Entries taken from a collection
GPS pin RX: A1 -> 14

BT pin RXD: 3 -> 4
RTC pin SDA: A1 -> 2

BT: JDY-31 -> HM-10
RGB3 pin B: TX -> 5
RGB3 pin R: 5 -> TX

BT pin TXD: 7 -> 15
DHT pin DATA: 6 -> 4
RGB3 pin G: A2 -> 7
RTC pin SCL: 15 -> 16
...
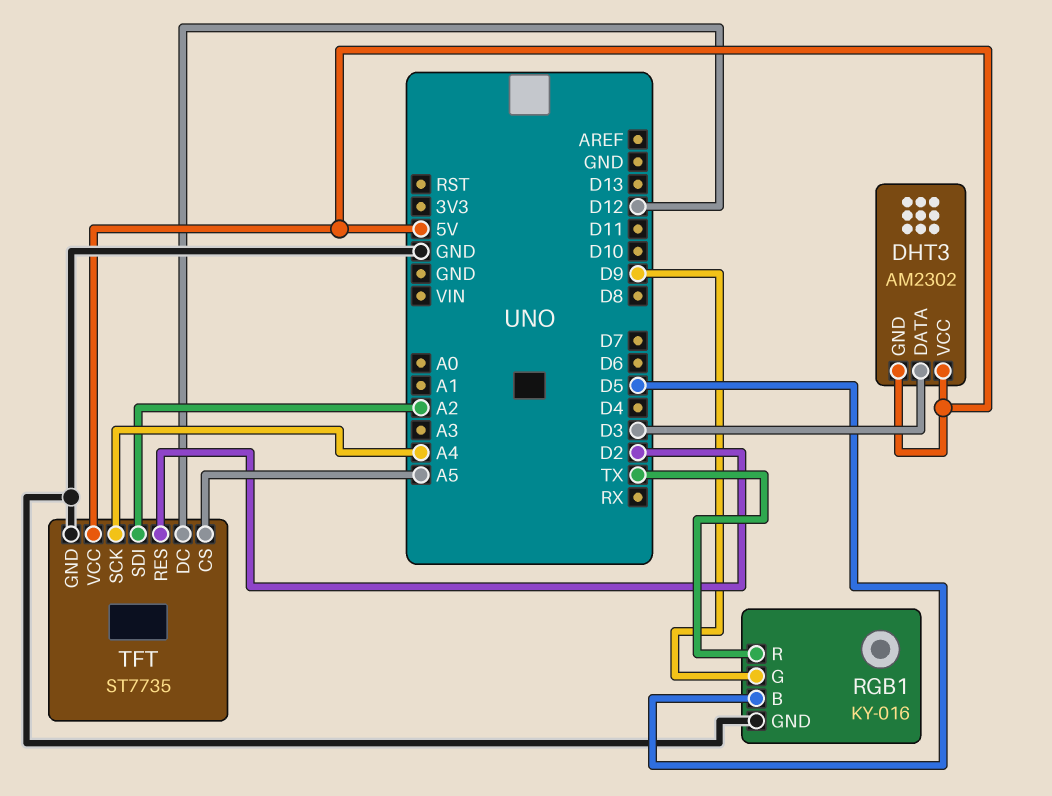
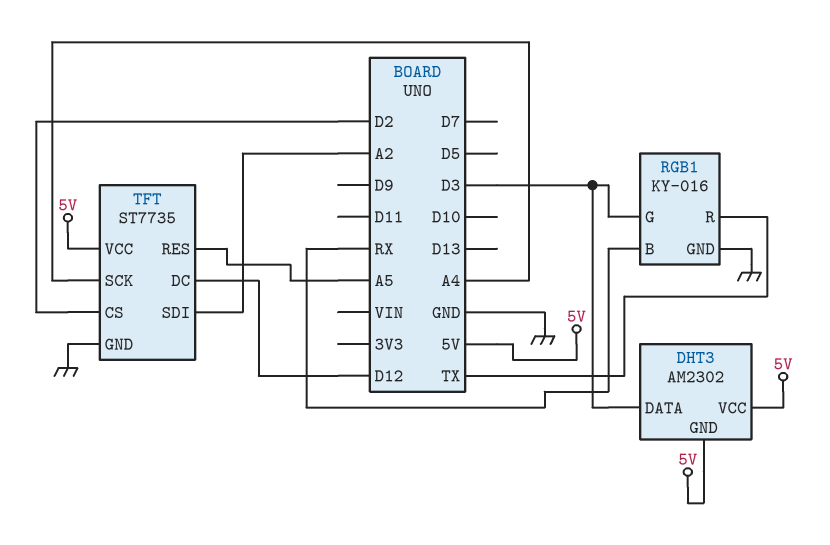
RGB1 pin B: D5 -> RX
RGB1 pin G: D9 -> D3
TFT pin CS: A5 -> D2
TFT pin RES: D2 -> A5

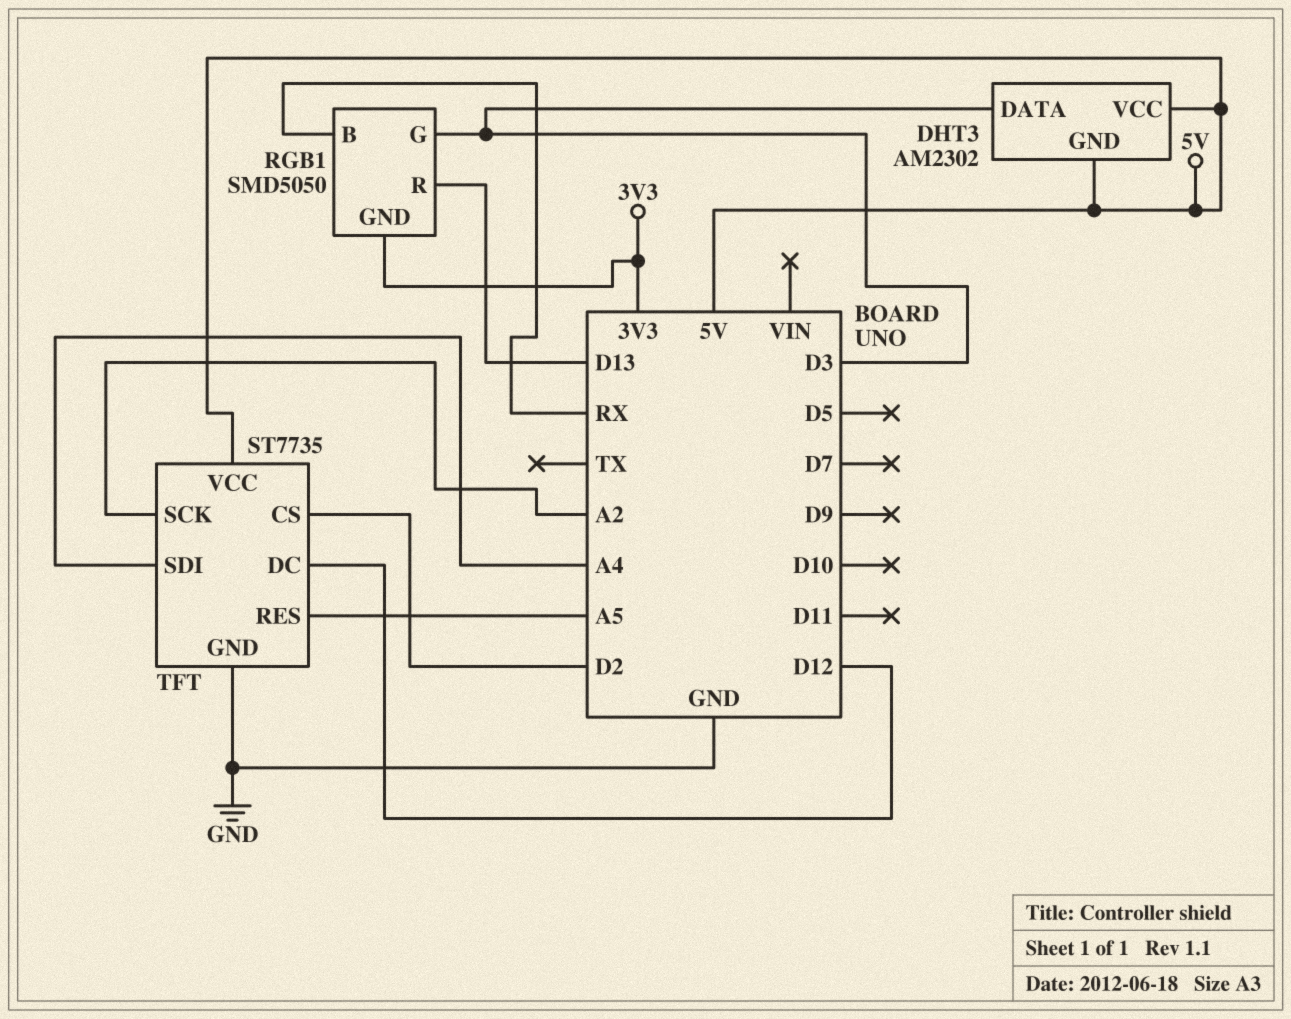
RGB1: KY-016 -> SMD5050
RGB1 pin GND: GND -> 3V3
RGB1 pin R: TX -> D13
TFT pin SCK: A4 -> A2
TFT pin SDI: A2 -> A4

▶ TASK OBJECTIVE
Among the records above, a stretch begins at the line containing "RTC pin SDA: A1 -> 2" and ends at the line containing "RTC pin SCL: 15 -> 16". Restate that stretch word for word, and nothing else.

▶ EXERCISE RESULT
RTC pin SDA: A1 -> 2

BT: JDY-31 -> HM-10
RGB3 pin B: TX -> 5
RGB3 pin R: 5 -> TX

BT pin TXD: 7 -> 15
DHT pin DATA: 6 -> 4
RGB3 pin G: A2 -> 7
RTC pin SCL: 15 -> 16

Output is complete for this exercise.